To do: Both the line below containing "camera: 15 degrees right, 5 degrees up" and the line containing "none -> purple headphones [677,473,778,570]", along with every line between them, should be repeated exactly; no other line belongs in the answer.

Input material:
== == ==

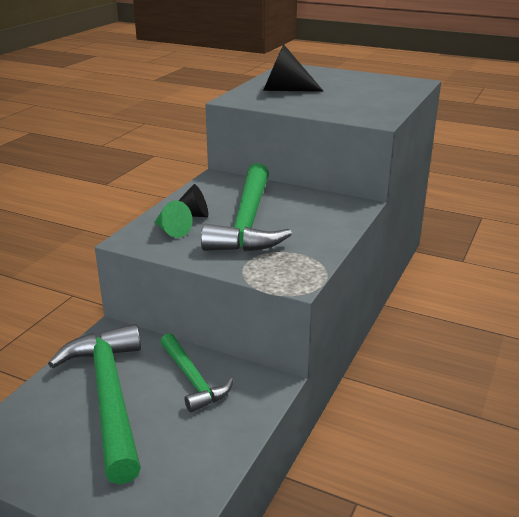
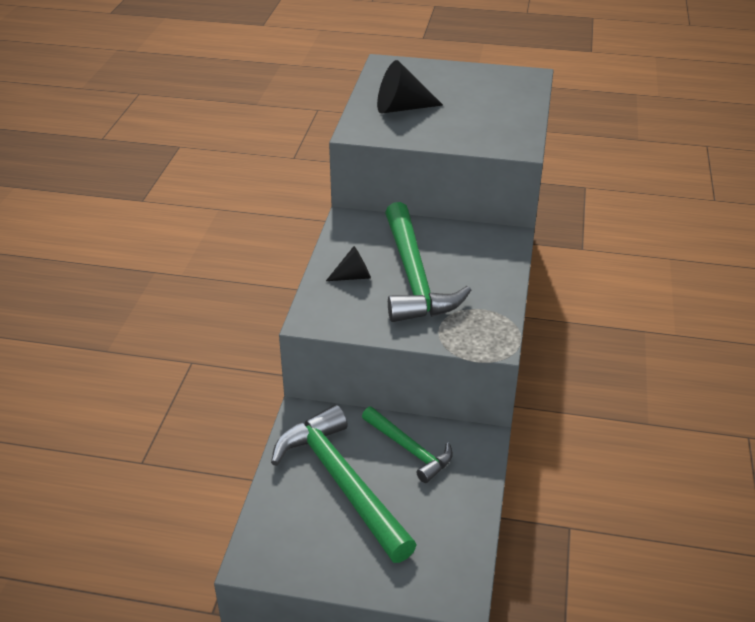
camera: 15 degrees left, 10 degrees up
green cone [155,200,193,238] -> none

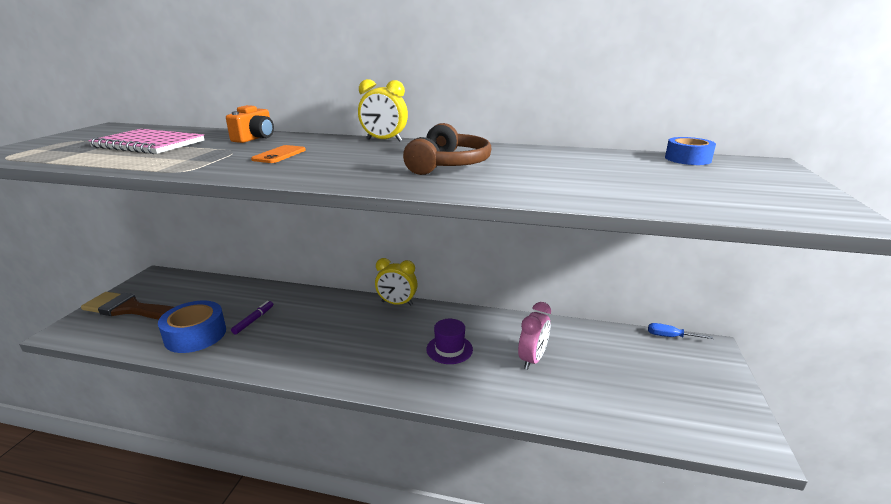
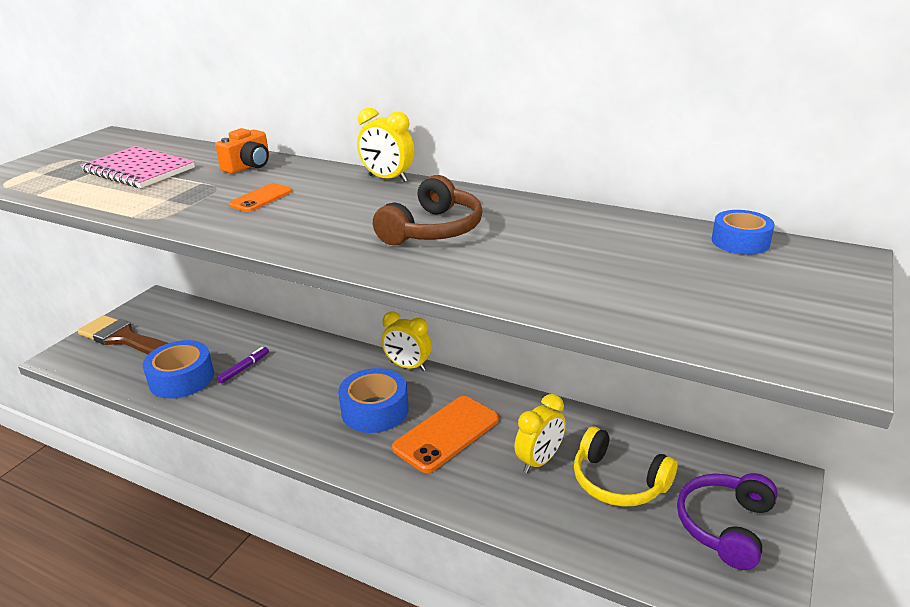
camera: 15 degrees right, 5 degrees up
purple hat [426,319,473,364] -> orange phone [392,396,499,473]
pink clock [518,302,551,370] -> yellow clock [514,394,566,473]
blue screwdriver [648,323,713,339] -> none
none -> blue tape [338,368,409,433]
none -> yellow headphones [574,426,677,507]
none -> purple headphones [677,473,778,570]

== == ==

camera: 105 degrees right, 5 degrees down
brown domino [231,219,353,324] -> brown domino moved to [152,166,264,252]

== == ==

Your response:
camera: 15 degrees right, 5 degrees up
purple hat [426,319,473,364] -> orange phone [392,396,499,473]
pink clock [518,302,551,370] -> yellow clock [514,394,566,473]
blue screwdriver [648,323,713,339] -> none
none -> blue tape [338,368,409,433]
none -> yellow headphones [574,426,677,507]
none -> purple headphones [677,473,778,570]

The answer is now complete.